**WHAT NEEDS TO BE DONE:** What you produce should be an exact transcription of the data, minus any pictures.

───── DATA FOR PROCESSING

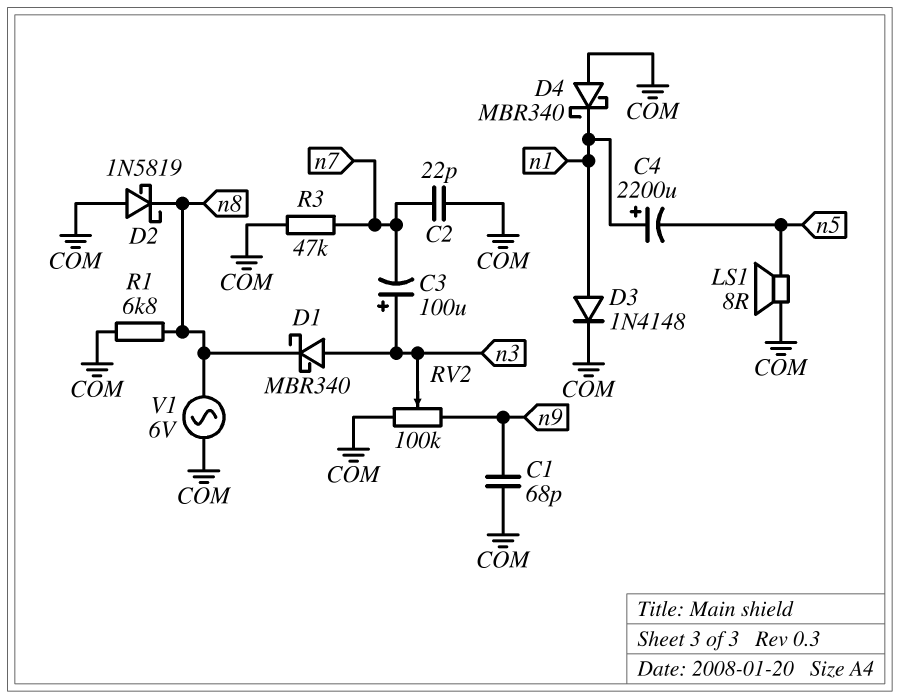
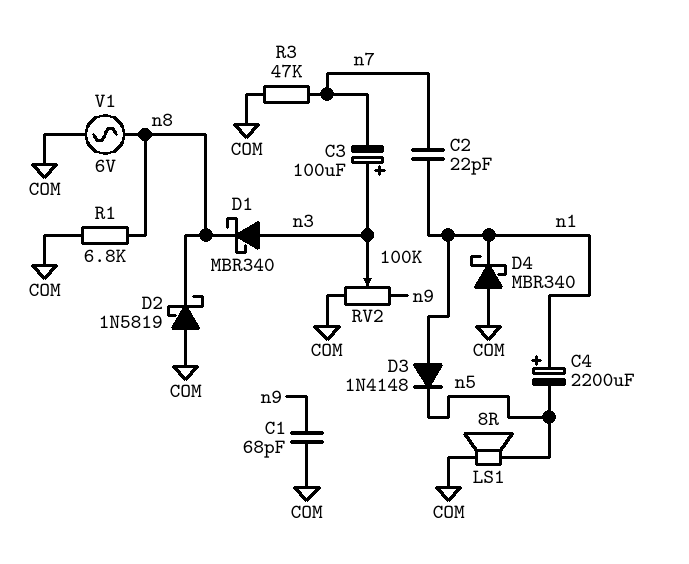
C2: 22pF (COM, n7) -> 22pF (n1, n7)
D3: diode 1N4148 (A n1, K COM) -> diode 1N4148 (A n1, K n5)

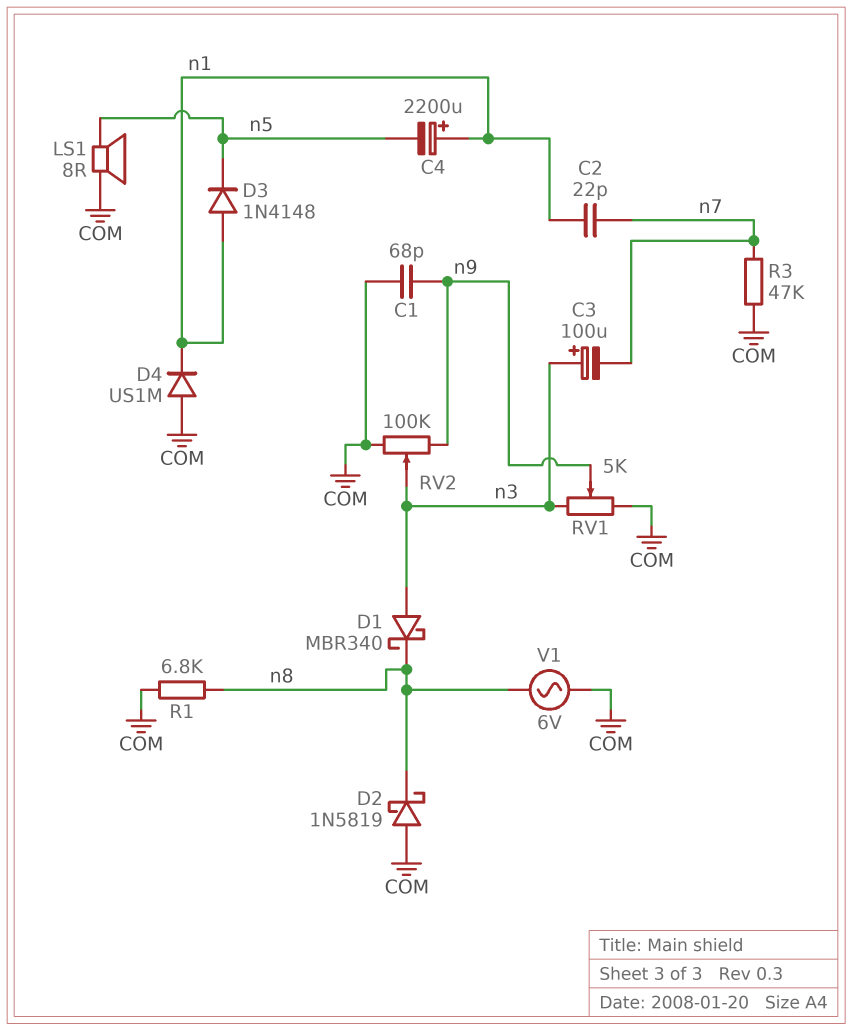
D4: schottky MBR340 (A COM, K n1) -> diode US1M (A COM, K n1)
RV1: none -> 5k (COM, n3, wiper n9)

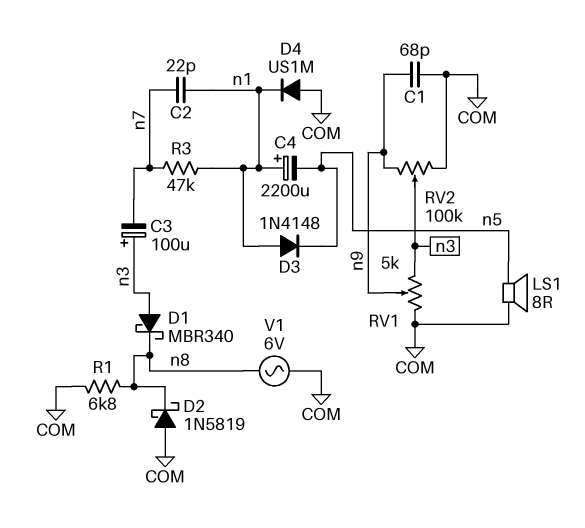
R3: 47k (COM, n7) -> 47k (n1, n7)

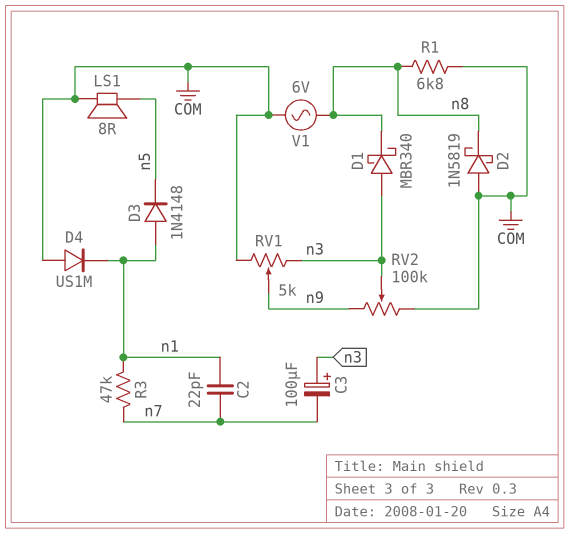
C1: 68pF (COM, n9) -> none
C4: 2200uF (plus n1, minus n5) -> none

──────────

**REPLY:**
C2: 22pF (COM, n7) -> 22pF (n1, n7)
D3: diode 1N4148 (A n1, K COM) -> diode 1N4148 (A n1, K n5)

D4: schottky MBR340 (A COM, K n1) -> diode US1M (A COM, K n1)
RV1: none -> 5k (COM, n3, wiper n9)

R3: 47k (COM, n7) -> 47k (n1, n7)

C1: 68pF (COM, n9) -> none
C4: 2200uF (plus n1, minus n5) -> none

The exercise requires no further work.